Difference listings

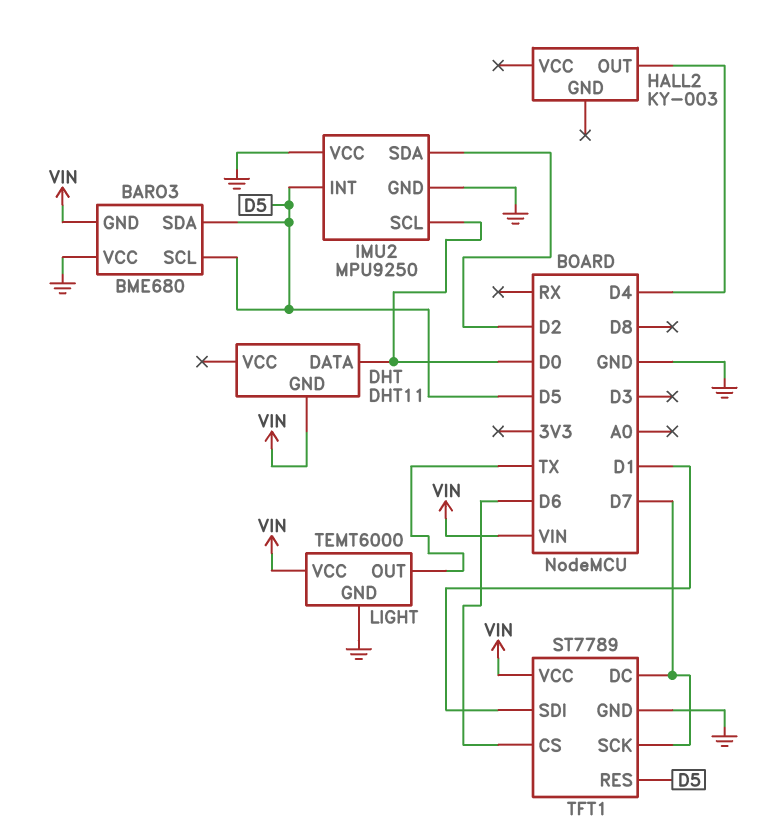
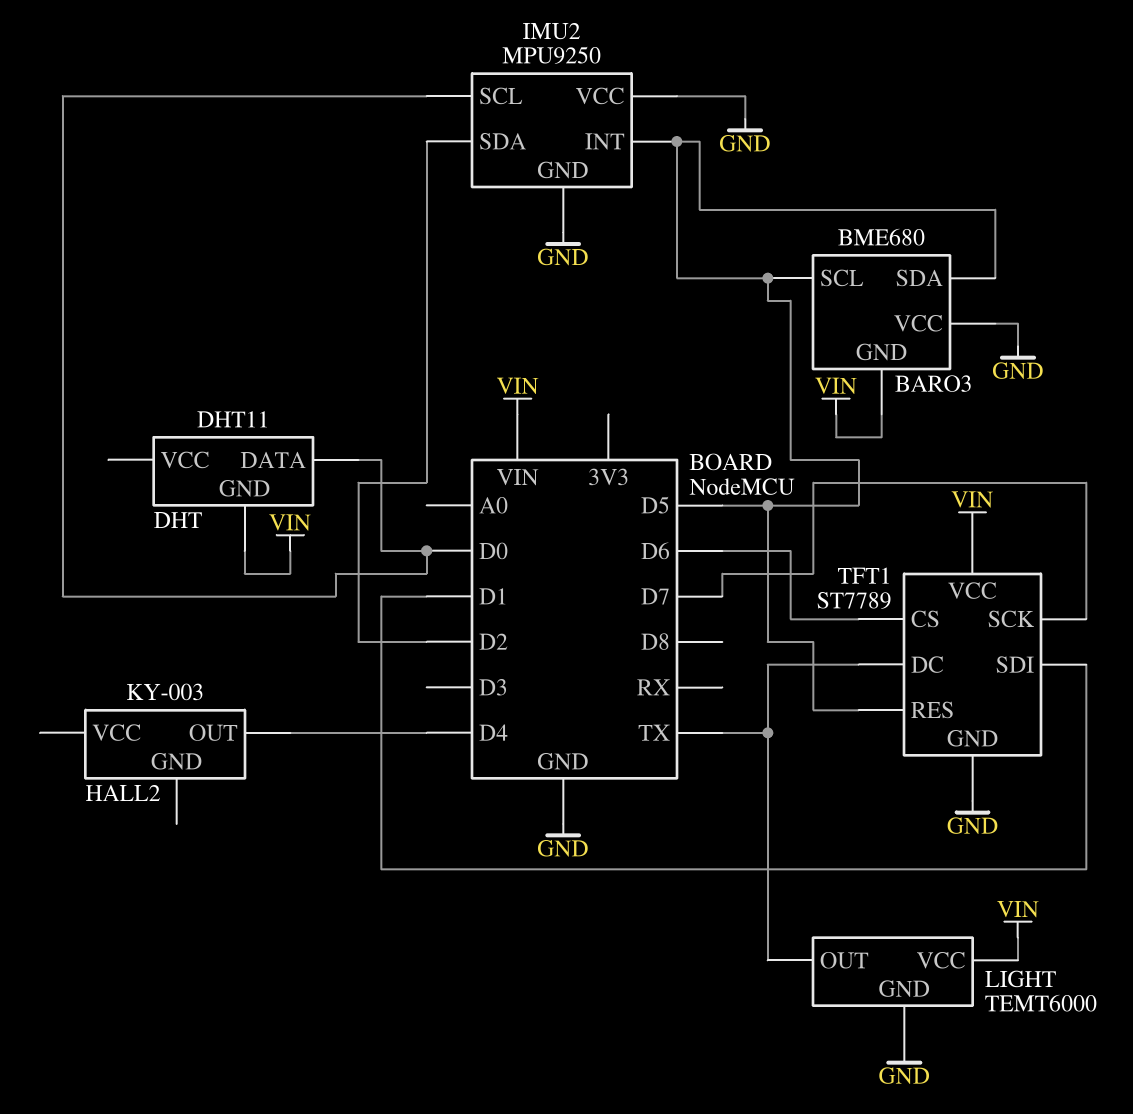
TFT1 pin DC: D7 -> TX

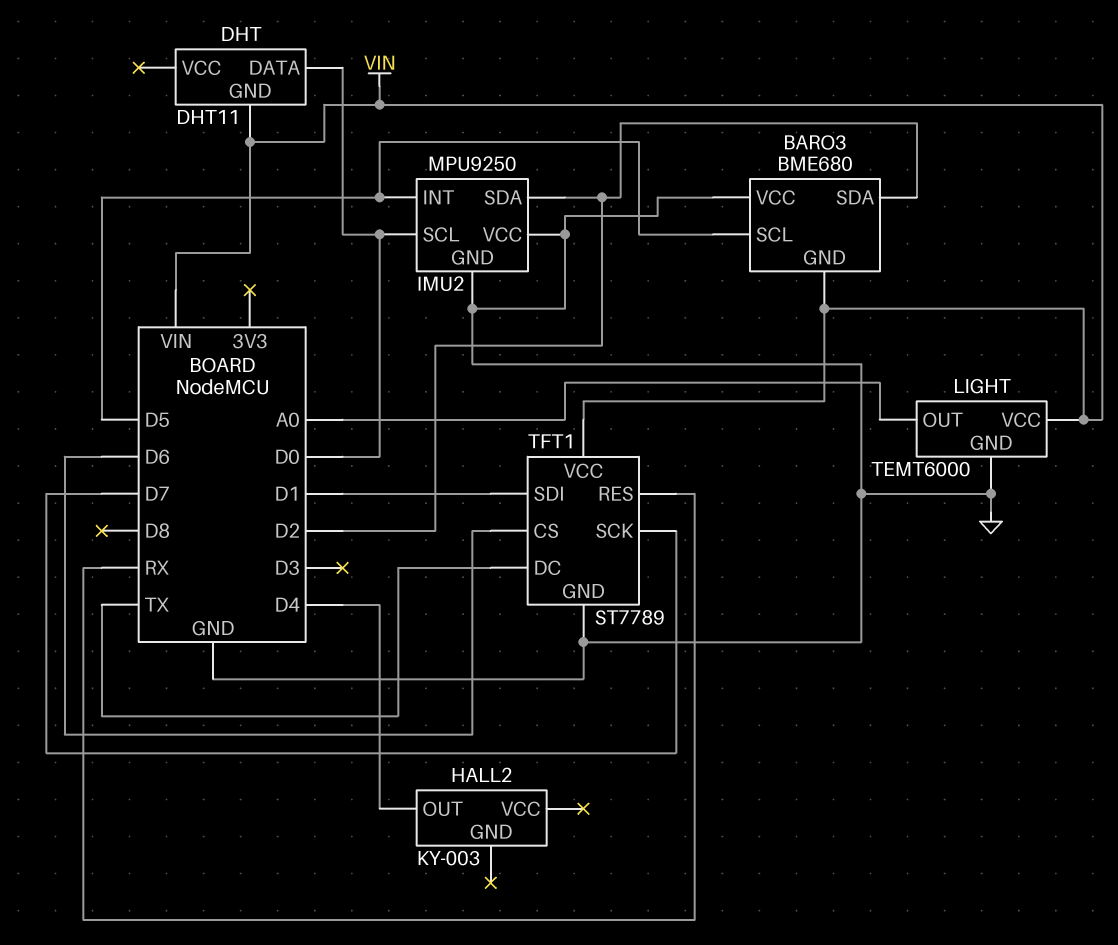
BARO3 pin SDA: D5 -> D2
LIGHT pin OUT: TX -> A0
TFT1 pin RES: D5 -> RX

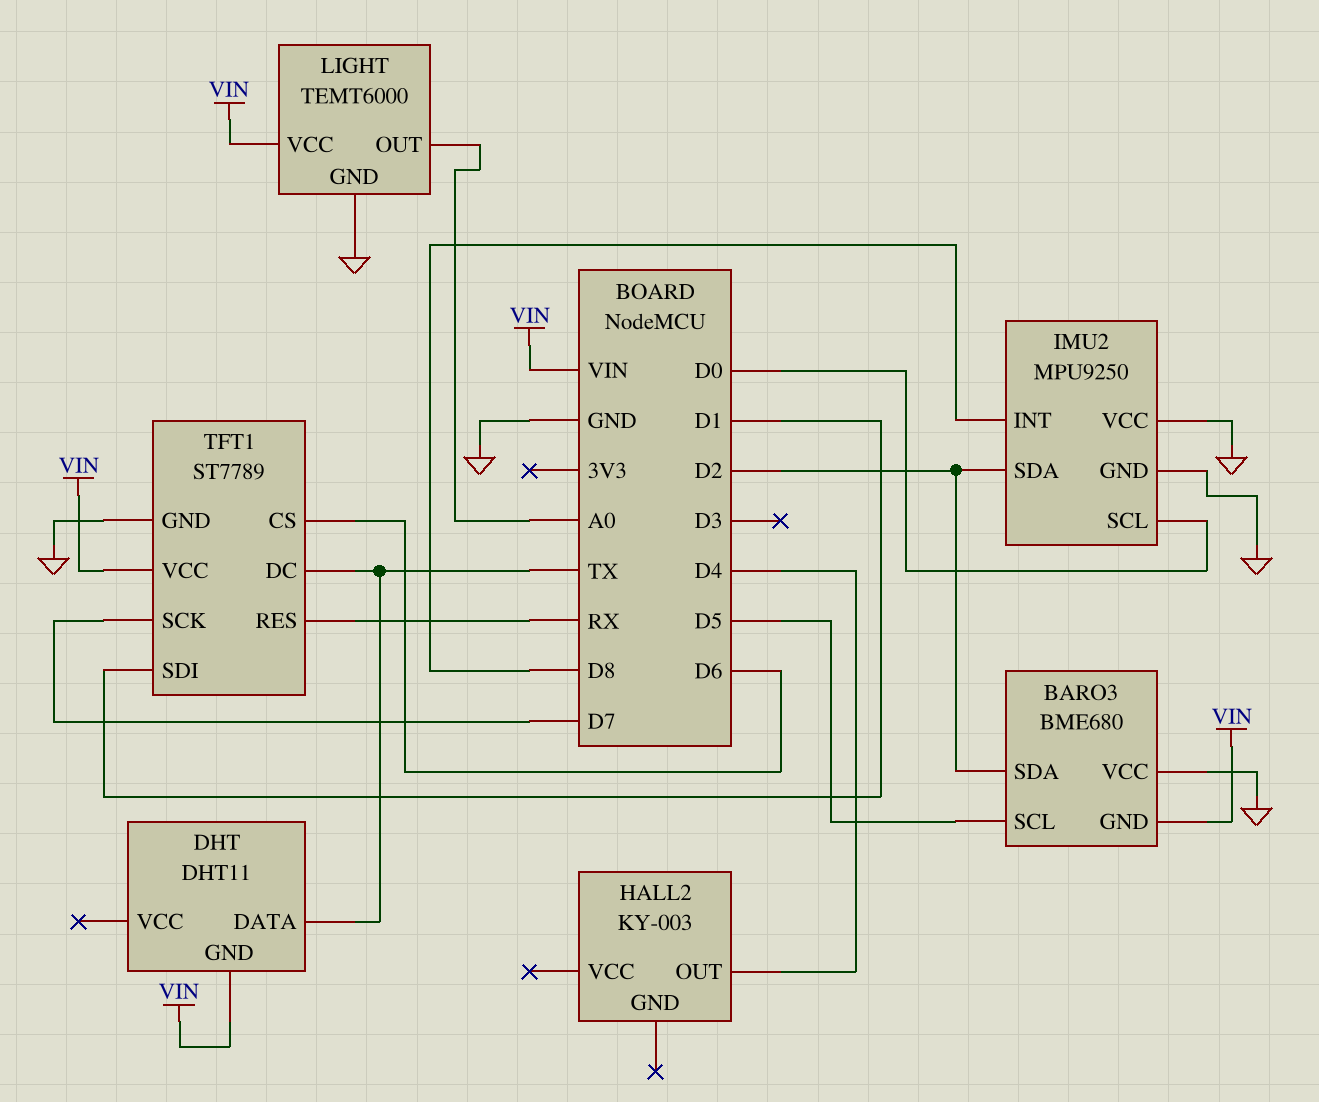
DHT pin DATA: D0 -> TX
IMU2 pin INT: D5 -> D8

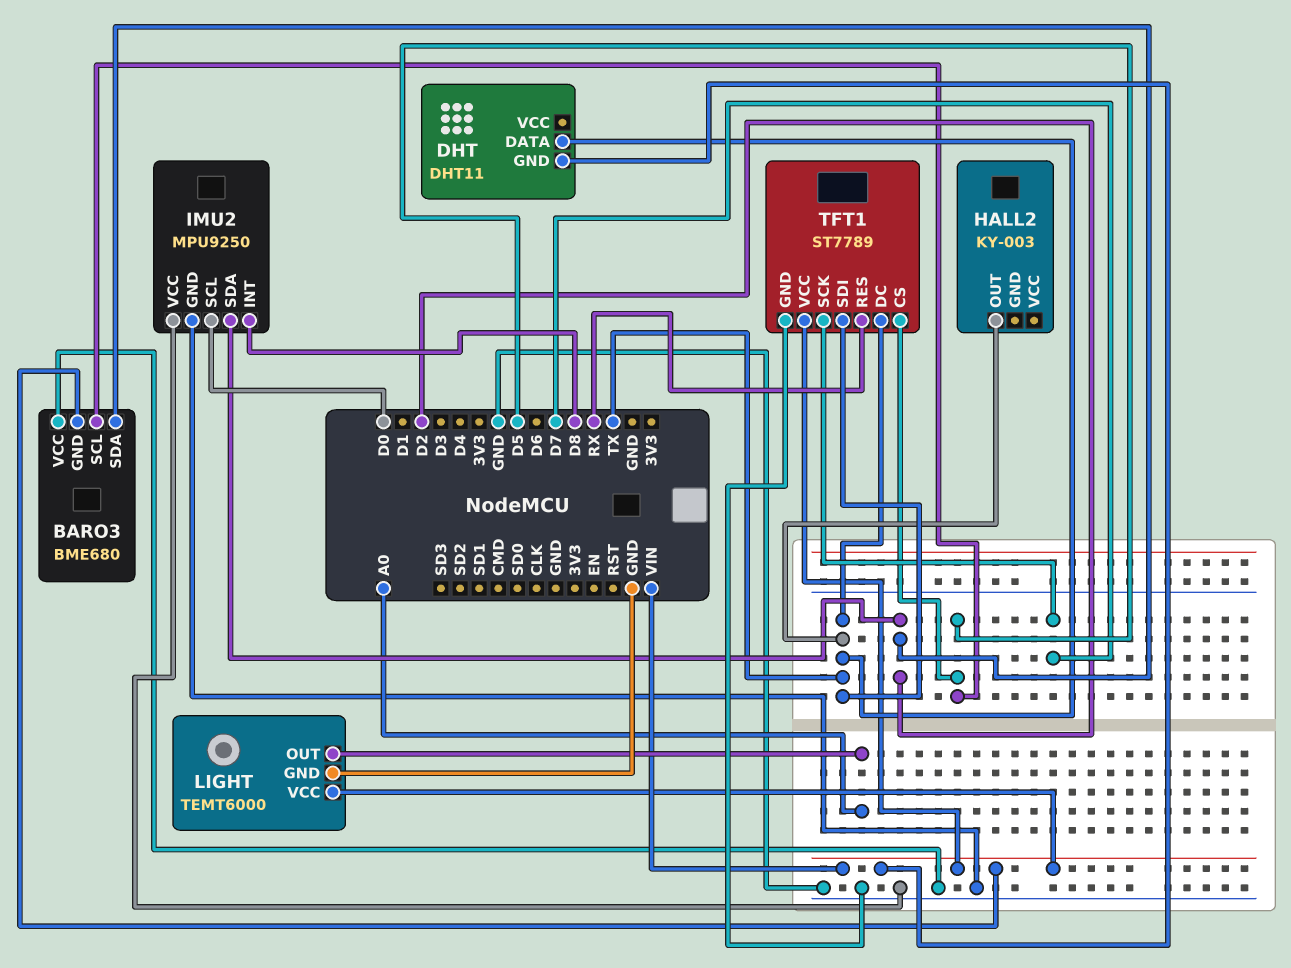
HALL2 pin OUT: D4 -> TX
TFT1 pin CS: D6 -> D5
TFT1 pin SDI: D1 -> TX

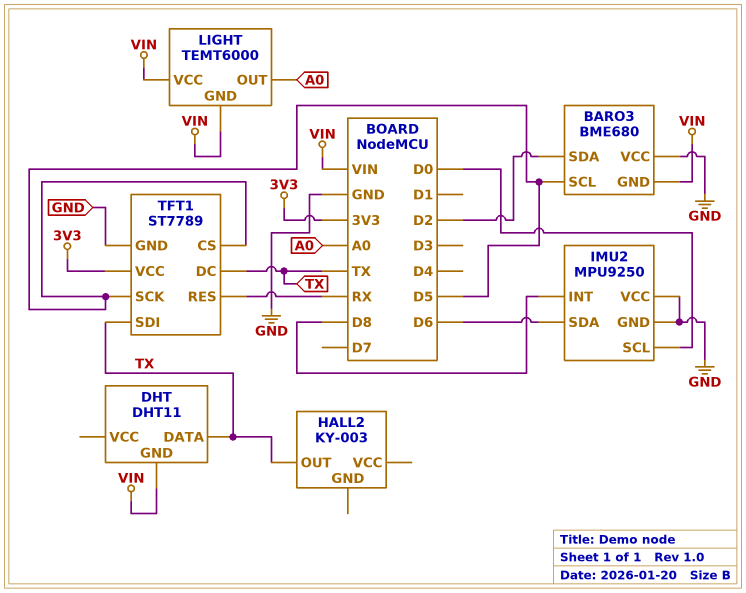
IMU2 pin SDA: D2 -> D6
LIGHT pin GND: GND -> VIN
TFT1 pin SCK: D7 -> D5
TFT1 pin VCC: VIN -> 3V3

### ACTION ITEM
Copy the entries exactly. Leave out the images.

### ANSWER BELOW
TFT1 pin DC: D7 -> TX

BARO3 pin SDA: D5 -> D2
LIGHT pin OUT: TX -> A0
TFT1 pin RES: D5 -> RX

DHT pin DATA: D0 -> TX
IMU2 pin INT: D5 -> D8

HALL2 pin OUT: D4 -> TX
TFT1 pin CS: D6 -> D5
TFT1 pin SDI: D1 -> TX

IMU2 pin SDA: D2 -> D6
LIGHT pin GND: GND -> VIN
TFT1 pin SCK: D7 -> D5
TFT1 pin VCC: VIN -> 3V3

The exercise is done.